PROBLEM REQUIREMENTS - Start at the line below containing "purple rocket: 2 -> 0" and stop at the line containing "white wallet: 0 -> 4". Repeat every line of that stretch exactly, and nothing outside it.

DATA TO EXAMINE -
※ ※ ※

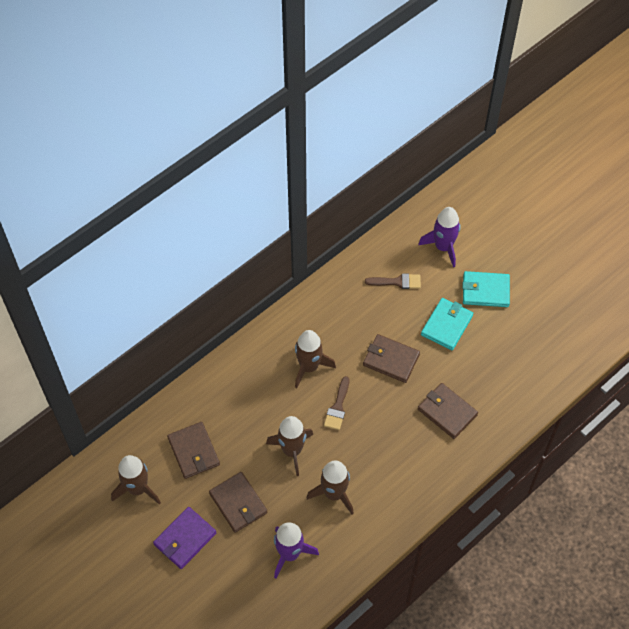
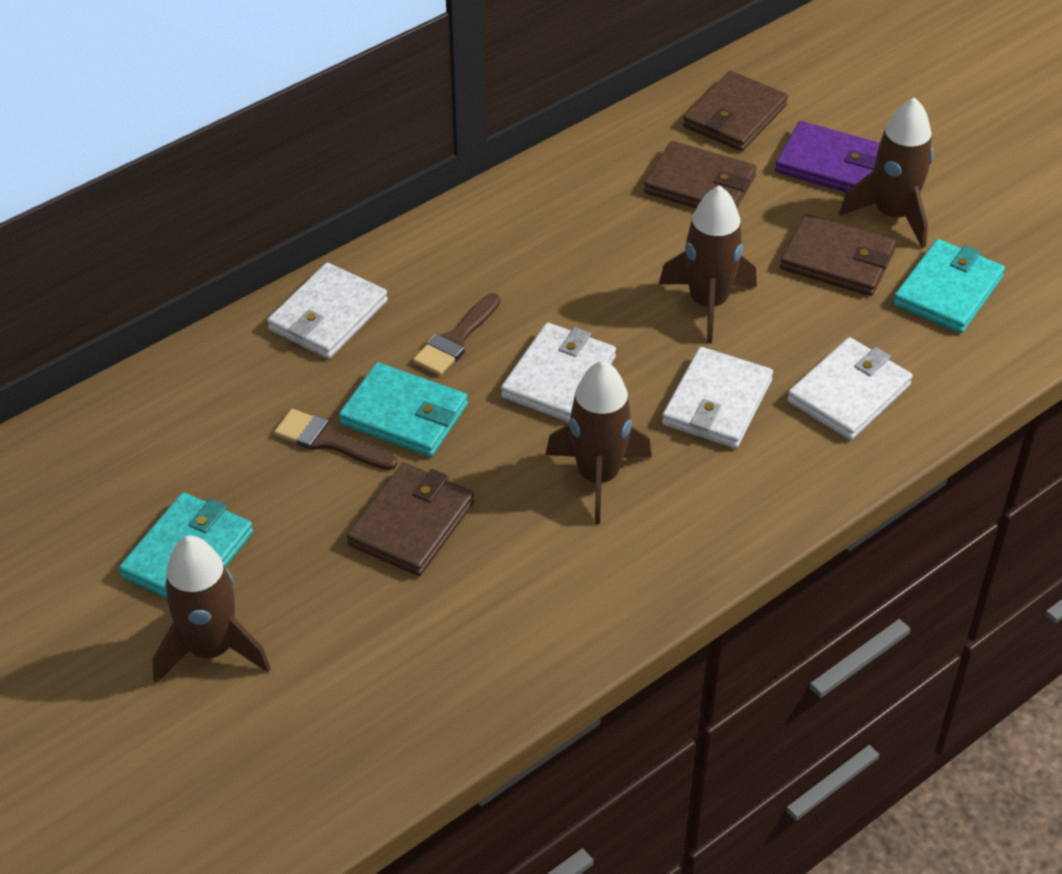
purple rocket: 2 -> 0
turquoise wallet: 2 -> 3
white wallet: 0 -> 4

※ ※ ※

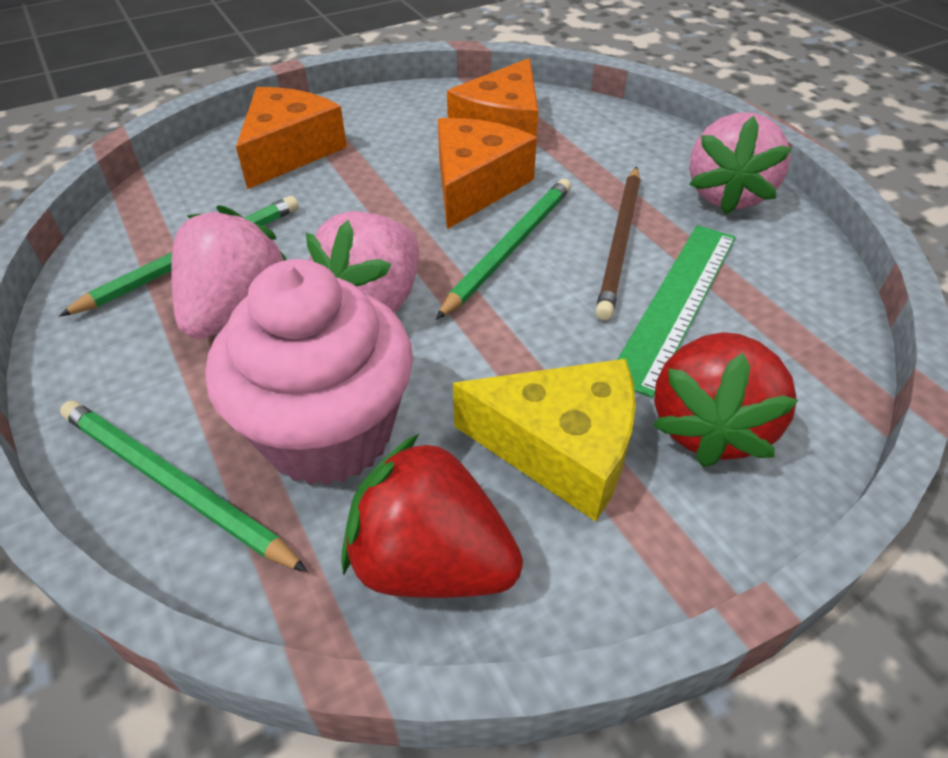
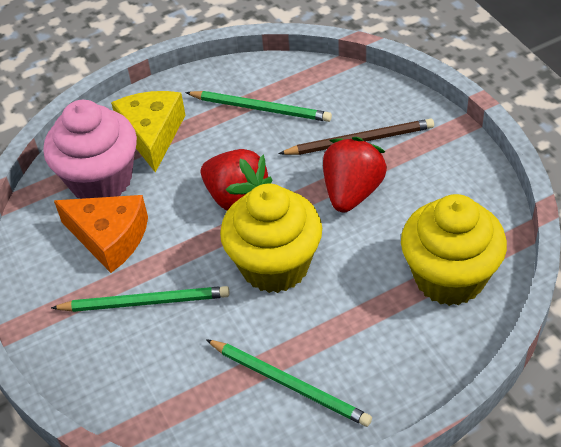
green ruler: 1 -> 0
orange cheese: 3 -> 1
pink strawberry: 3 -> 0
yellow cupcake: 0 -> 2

※ ※ ※

RESPONSE TO THIS TASK -
purple rocket: 2 -> 0
turquoise wallet: 2 -> 3
white wallet: 0 -> 4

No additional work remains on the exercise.